[Object state change records]
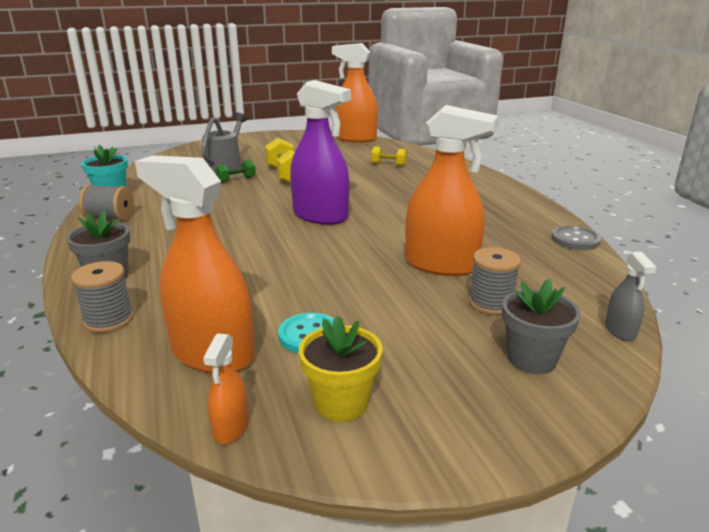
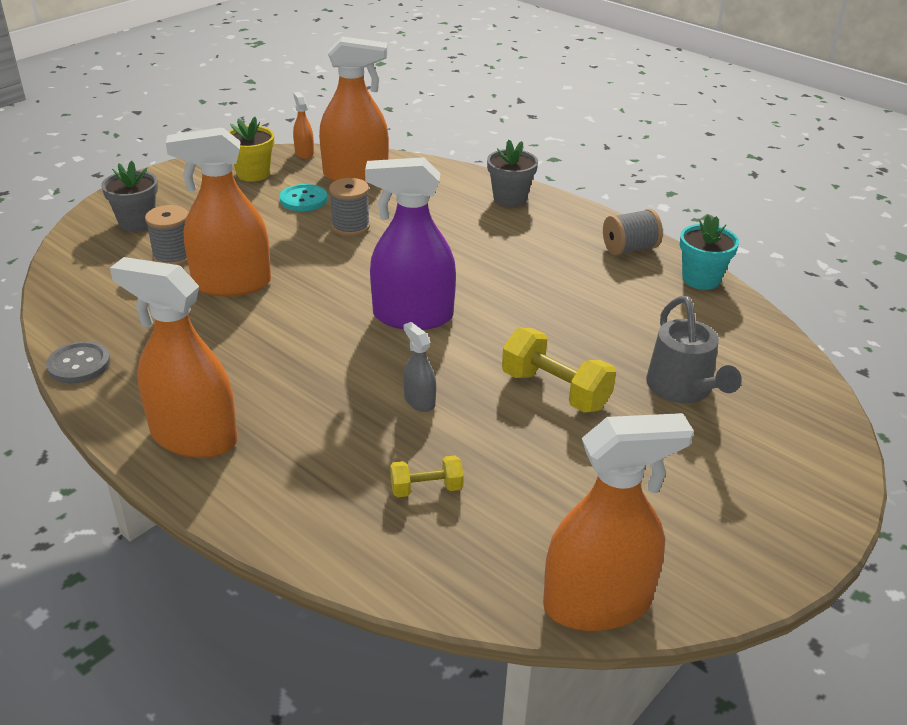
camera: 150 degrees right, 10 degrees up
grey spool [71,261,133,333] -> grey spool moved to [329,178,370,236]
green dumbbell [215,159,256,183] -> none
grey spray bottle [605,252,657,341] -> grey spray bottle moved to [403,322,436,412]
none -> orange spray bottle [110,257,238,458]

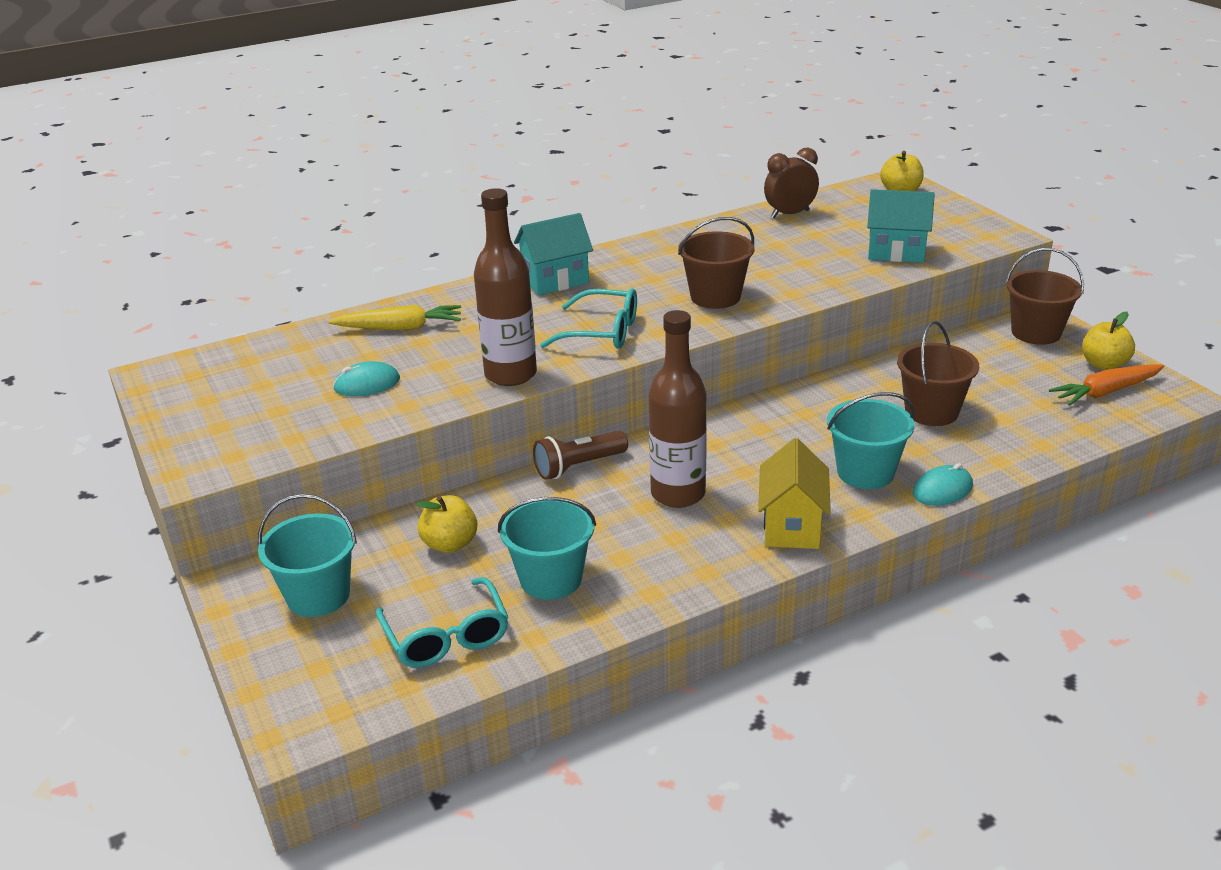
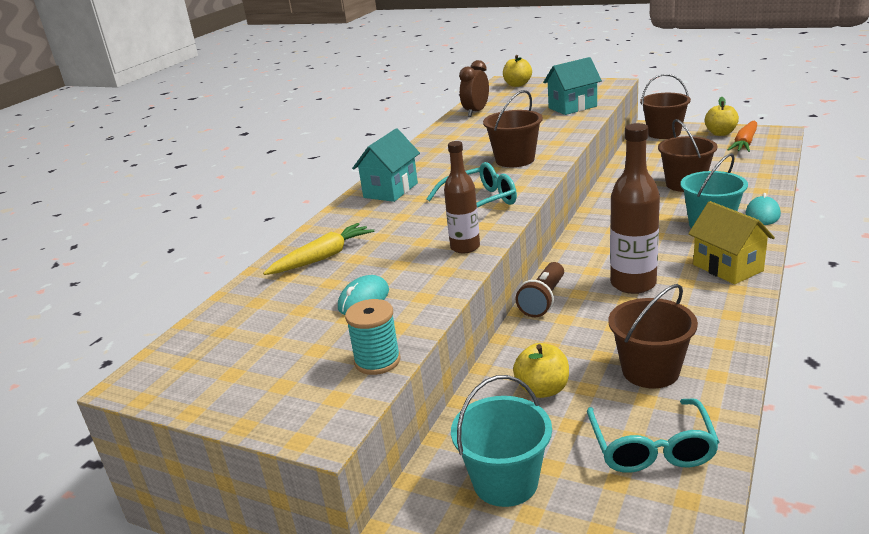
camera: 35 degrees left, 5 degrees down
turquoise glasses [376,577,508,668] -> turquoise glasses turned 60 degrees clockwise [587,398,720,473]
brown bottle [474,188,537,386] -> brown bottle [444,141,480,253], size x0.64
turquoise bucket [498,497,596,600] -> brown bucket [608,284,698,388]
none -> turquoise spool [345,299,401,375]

▶ [Problem to solve]:
Output the records exactly, and let none of their pictures appear in the copy.

▶ [Output below]:
camera: 150 degrees right, 10 degrees up
grey spool [71,261,133,333] -> grey spool moved to [329,178,370,236]
green dumbbell [215,159,256,183] -> none
grey spray bottle [605,252,657,341] -> grey spray bottle moved to [403,322,436,412]
none -> orange spray bottle [110,257,238,458]

camera: 35 degrees left, 5 degrees down
turquoise glasses [376,577,508,668] -> turquoise glasses turned 60 degrees clockwise [587,398,720,473]
brown bottle [474,188,537,386] -> brown bottle [444,141,480,253], size x0.64
turquoise bucket [498,497,596,600] -> brown bucket [608,284,698,388]
none -> turquoise spool [345,299,401,375]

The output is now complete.